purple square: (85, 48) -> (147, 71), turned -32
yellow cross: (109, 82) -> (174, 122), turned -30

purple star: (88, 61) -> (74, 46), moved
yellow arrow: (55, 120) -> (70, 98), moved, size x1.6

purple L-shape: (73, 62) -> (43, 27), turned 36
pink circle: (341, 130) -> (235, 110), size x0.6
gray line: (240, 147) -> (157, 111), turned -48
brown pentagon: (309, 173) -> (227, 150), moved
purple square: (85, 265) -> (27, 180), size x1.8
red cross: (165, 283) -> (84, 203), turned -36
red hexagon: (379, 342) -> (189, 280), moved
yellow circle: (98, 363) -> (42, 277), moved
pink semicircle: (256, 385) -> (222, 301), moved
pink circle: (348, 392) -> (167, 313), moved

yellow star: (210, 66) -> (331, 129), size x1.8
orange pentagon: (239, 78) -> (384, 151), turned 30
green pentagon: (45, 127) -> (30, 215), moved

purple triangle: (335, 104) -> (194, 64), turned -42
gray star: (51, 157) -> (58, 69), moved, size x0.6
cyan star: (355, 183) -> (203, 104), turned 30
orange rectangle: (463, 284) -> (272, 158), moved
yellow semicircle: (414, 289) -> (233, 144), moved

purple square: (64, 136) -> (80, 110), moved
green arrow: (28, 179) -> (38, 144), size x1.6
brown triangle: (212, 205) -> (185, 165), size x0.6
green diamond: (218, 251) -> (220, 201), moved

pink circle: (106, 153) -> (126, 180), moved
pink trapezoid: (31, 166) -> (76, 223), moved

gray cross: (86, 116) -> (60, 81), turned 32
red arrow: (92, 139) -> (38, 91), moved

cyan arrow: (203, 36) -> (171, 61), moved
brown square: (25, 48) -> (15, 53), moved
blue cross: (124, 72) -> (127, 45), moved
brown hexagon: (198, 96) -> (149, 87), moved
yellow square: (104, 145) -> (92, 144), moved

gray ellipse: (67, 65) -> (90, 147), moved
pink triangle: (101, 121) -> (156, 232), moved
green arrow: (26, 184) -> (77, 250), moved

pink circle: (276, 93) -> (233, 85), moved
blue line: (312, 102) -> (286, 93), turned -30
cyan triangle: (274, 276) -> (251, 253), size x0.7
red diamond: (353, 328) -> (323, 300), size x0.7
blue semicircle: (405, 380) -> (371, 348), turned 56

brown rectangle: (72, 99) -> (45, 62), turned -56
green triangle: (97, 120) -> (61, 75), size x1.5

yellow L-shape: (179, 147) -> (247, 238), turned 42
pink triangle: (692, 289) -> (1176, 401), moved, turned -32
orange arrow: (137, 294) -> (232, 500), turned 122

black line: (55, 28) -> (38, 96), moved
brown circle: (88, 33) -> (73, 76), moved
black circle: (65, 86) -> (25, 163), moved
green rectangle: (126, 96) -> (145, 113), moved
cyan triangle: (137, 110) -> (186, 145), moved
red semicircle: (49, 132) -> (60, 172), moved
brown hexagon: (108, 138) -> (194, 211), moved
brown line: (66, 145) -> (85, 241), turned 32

[What you have to do]: Output each line of the material above. Nothing should differ from the original.

[Your solution]:
purple square: (85, 48) -> (147, 71), turned -32
yellow cross: (109, 82) -> (174, 122), turned -30

purple star: (88, 61) -> (74, 46), moved
yellow arrow: (55, 120) -> (70, 98), moved, size x1.6

purple L-shape: (73, 62) -> (43, 27), turned 36
pink circle: (341, 130) -> (235, 110), size x0.6
gray line: (240, 147) -> (157, 111), turned -48
brown pentagon: (309, 173) -> (227, 150), moved
purple square: (85, 265) -> (27, 180), size x1.8
red cross: (165, 283) -> (84, 203), turned -36
red hexagon: (379, 342) -> (189, 280), moved
yellow circle: (98, 363) -> (42, 277), moved
pink semicircle: (256, 385) -> (222, 301), moved
pink circle: (348, 392) -> (167, 313), moved

yellow star: (210, 66) -> (331, 129), size x1.8
orange pentagon: (239, 78) -> (384, 151), turned 30
green pentagon: (45, 127) -> (30, 215), moved

purple triangle: (335, 104) -> (194, 64), turned -42
gray star: (51, 157) -> (58, 69), moved, size x0.6
cyan star: (355, 183) -> (203, 104), turned 30
orange rectangle: (463, 284) -> (272, 158), moved
yellow semicircle: (414, 289) -> (233, 144), moved

purple square: (64, 136) -> (80, 110), moved
green arrow: (28, 179) -> (38, 144), size x1.6
brown triangle: (212, 205) -> (185, 165), size x0.6
green diamond: (218, 251) -> (220, 201), moved

pink circle: (106, 153) -> (126, 180), moved
pink trapezoid: (31, 166) -> (76, 223), moved

gray cross: (86, 116) -> (60, 81), turned 32
red arrow: (92, 139) -> (38, 91), moved

cyan arrow: (203, 36) -> (171, 61), moved
brown square: (25, 48) -> (15, 53), moved
blue cross: (124, 72) -> (127, 45), moved
brown hexagon: (198, 96) -> (149, 87), moved
yellow square: (104, 145) -> (92, 144), moved

gray ellipse: (67, 65) -> (90, 147), moved
pink triangle: (101, 121) -> (156, 232), moved
green arrow: (26, 184) -> (77, 250), moved

pink circle: (276, 93) -> (233, 85), moved
blue line: (312, 102) -> (286, 93), turned -30
cyan triangle: (274, 276) -> (251, 253), size x0.7
red diamond: (353, 328) -> (323, 300), size x0.7
blue semicircle: (405, 380) -> (371, 348), turned 56

brown rectangle: (72, 99) -> (45, 62), turned -56
green triangle: (97, 120) -> (61, 75), size x1.5

yellow L-shape: (179, 147) -> (247, 238), turned 42
pink triangle: (692, 289) -> (1176, 401), moved, turned -32
orange arrow: (137, 294) -> (232, 500), turned 122

black line: (55, 28) -> (38, 96), moved
brown circle: (88, 33) -> (73, 76), moved
black circle: (65, 86) -> (25, 163), moved
green rectangle: (126, 96) -> (145, 113), moved
cyan triangle: (137, 110) -> (186, 145), moved
red semicircle: (49, 132) -> (60, 172), moved
brown hexagon: (108, 138) -> (194, 211), moved
brown line: (66, 145) -> (85, 241), turned 32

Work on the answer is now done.